**Task directions**:
Within the entries below, please retype exactly the lines starting with the line that has "camera: 30 degrees left, 25 degrees up" and going on through the line that has "yellow drum [489,160,524,196]", but not the pictures.

___ Dataset ___

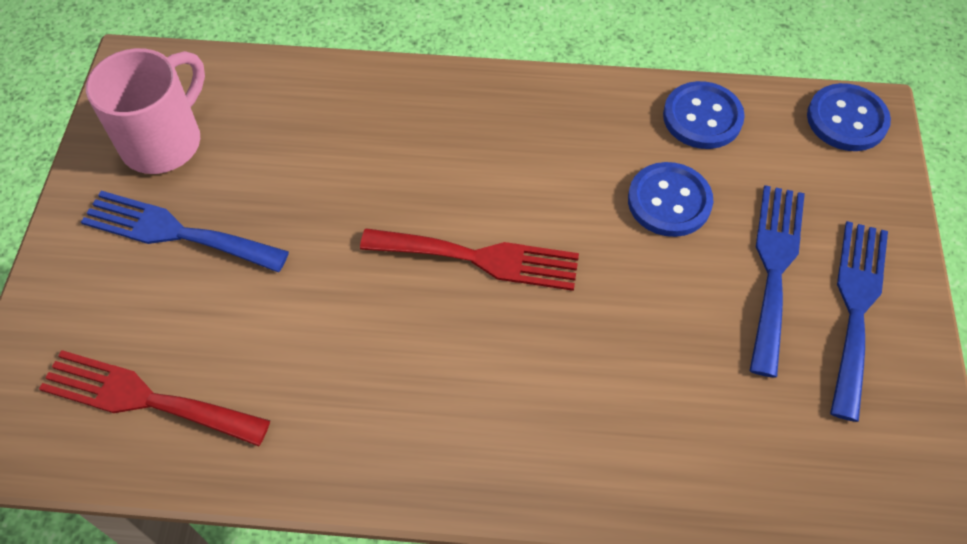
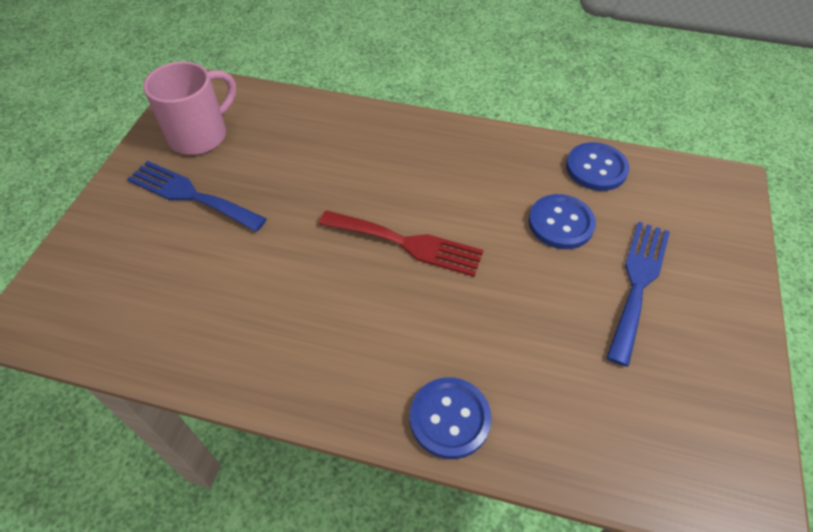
camera: 10 degrees right, 5 degrees down
red fork [39,350,270,446] -> none
blue button [807,83,891,151] -> blue button moved to [410,377,492,459]
blue fork [830,221,888,422] -> none

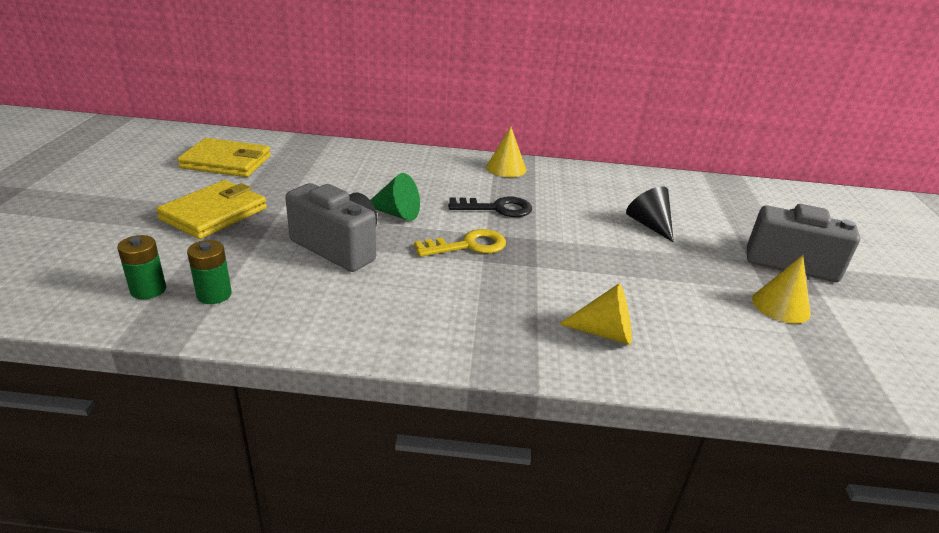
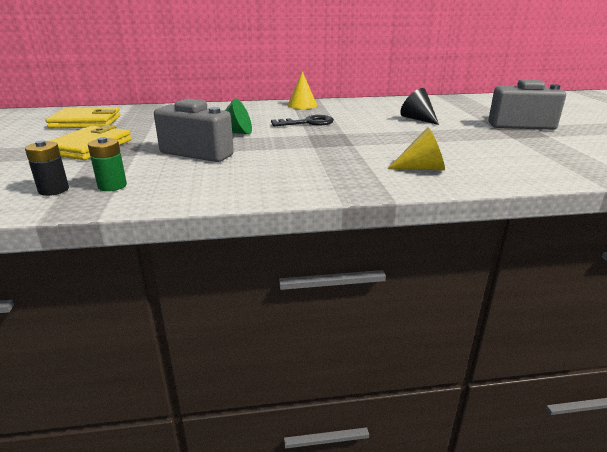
camera: 10 degrees left, 5 degrees down
green battery [117,235,166,299] -> black battery [25,140,69,196]
yellow key [414,229,506,257] -> none
yellow cone [752,255,811,323] -> none

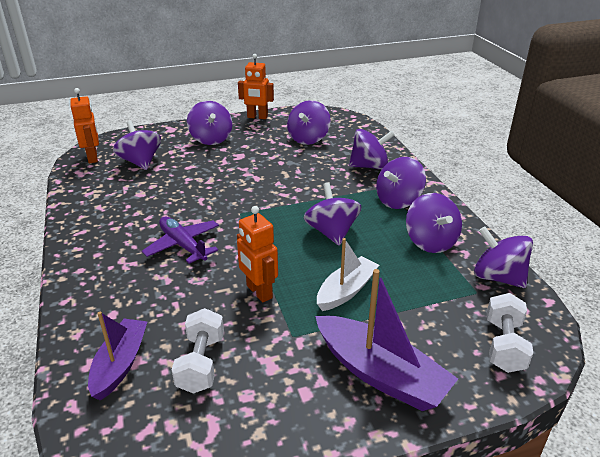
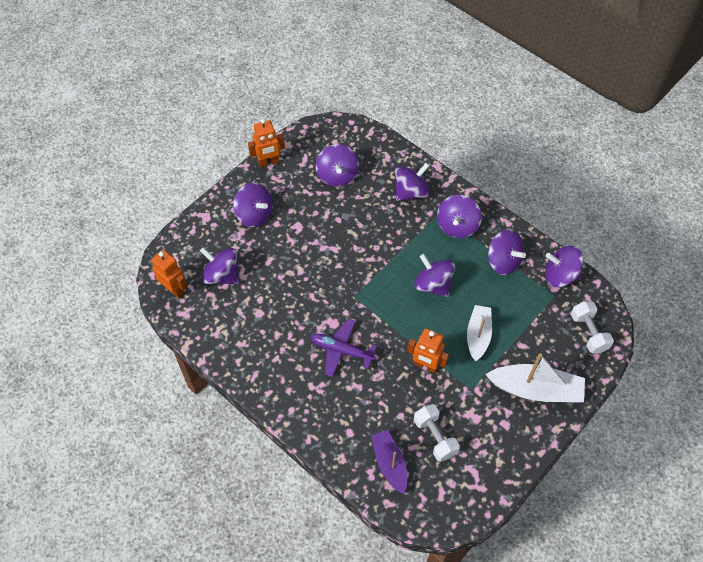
camera: 30 degrees left, 25 degrees up
purple boat [315,269,458,411] -> white boat [485,353,585,403]

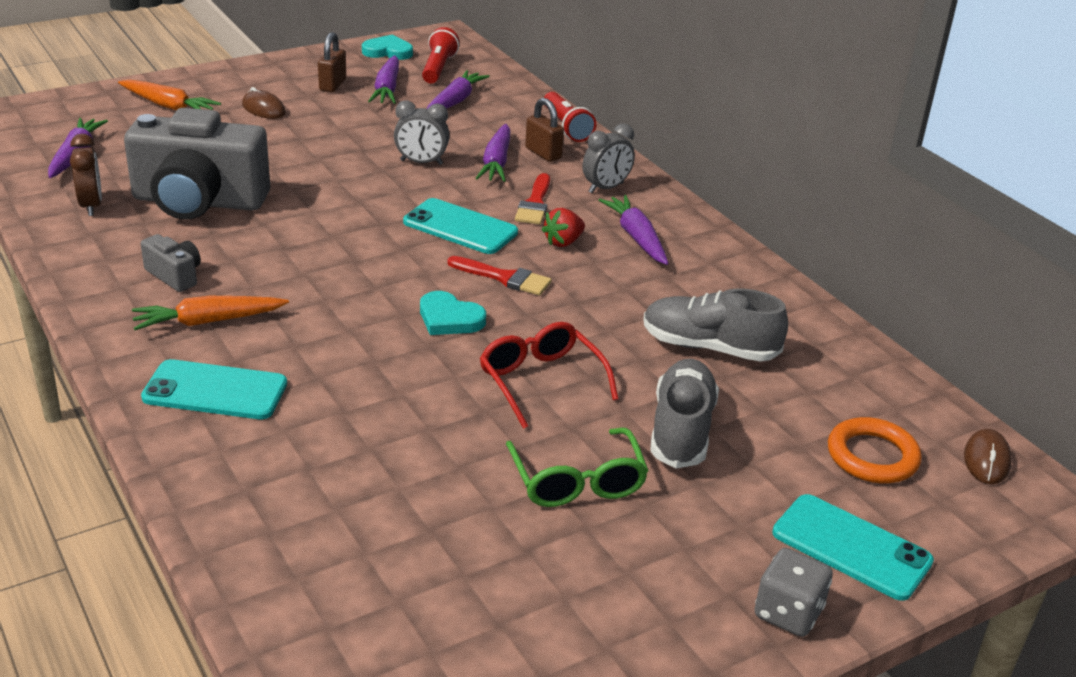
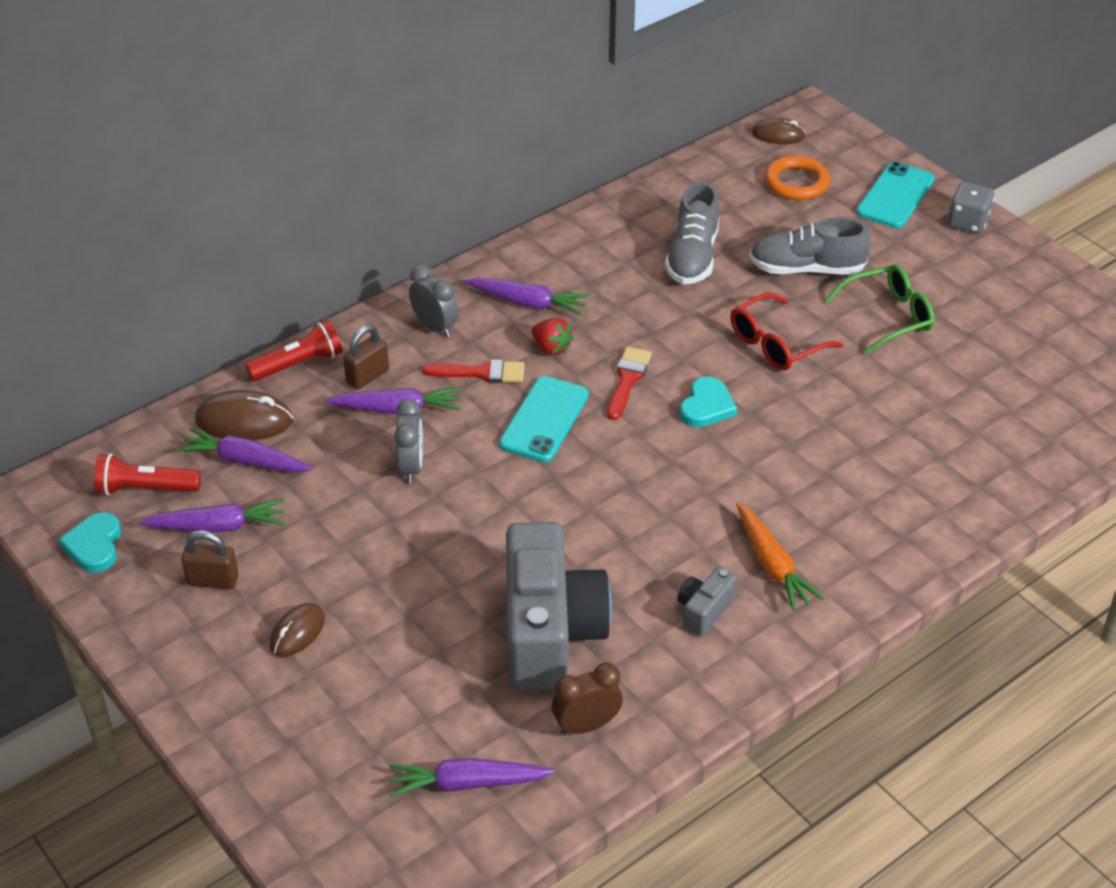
camera: 95 degrees left, 10 degrees up
orange carrot [118,80,221,111] -> none
turquoise phone [141,359,287,419] -> none
purple carrot [599,195,669,265] -> purple carrot turned 135 degrees counterclockwise [464,277,589,315]
none -> brown mouse [195,390,293,440]

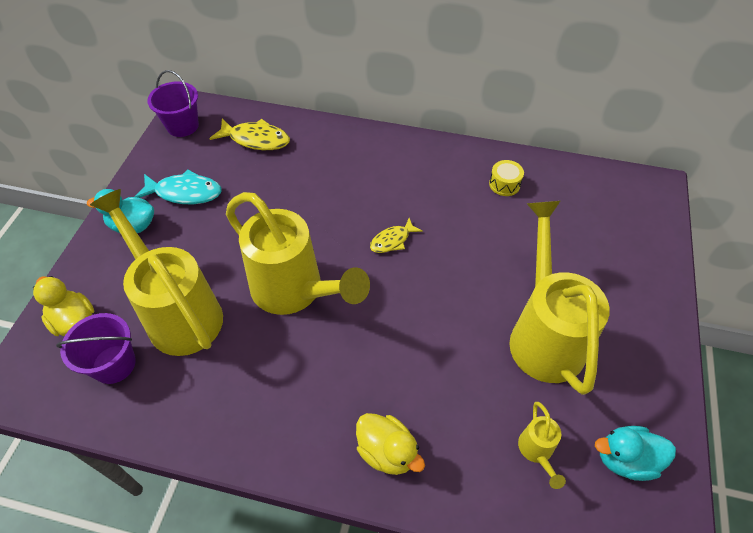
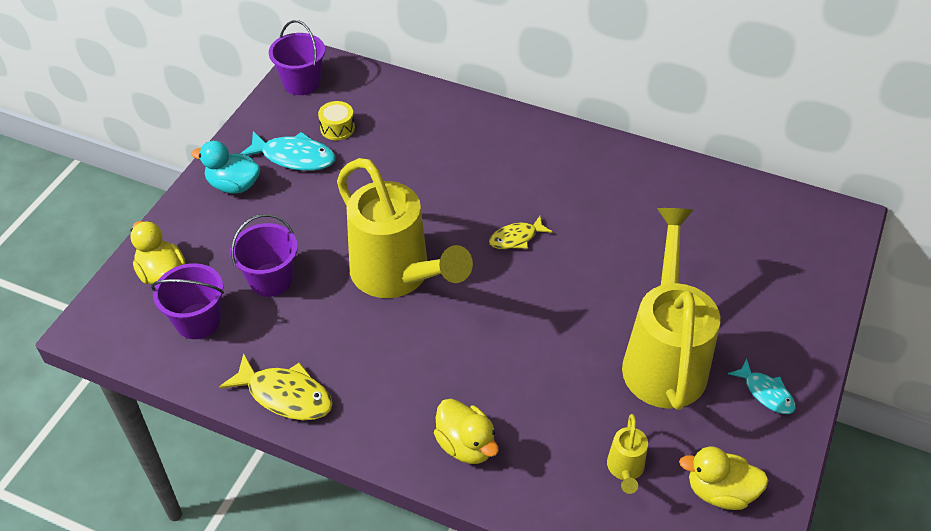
camera: 10 degrees right, 5 degrees down
yellow watering can [90,189,223,356] -> purple bucket [230,214,298,297]
yellow fish [209,119,290,150] -> yellow fish moved to [219,353,333,420]
yellow drum [489,160,524,196] -> yellow drum moved to [318,101,355,140]
turquoise duck [595,426,676,481] -> yellow duck [679,447,769,510]
none -> turquoise fish [728,359,796,414]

___

**Response to the task**:
camera: 30 degrees left, 25 degrees up
purple boat [315,269,458,411] -> white boat [485,353,585,403]

camera: 95 degrees left, 10 degrees up
orange carrot [118,80,221,111] -> none
turquoise phone [141,359,287,419] -> none
purple carrot [599,195,669,265] -> purple carrot turned 135 degrees counterclockwise [464,277,589,315]
none -> brown mouse [195,390,293,440]

camera: 10 degrees right, 5 degrees down
yellow watering can [90,189,223,356] -> purple bucket [230,214,298,297]
yellow fish [209,119,290,150] -> yellow fish moved to [219,353,333,420]
yellow drum [489,160,524,196] -> yellow drum moved to [318,101,355,140]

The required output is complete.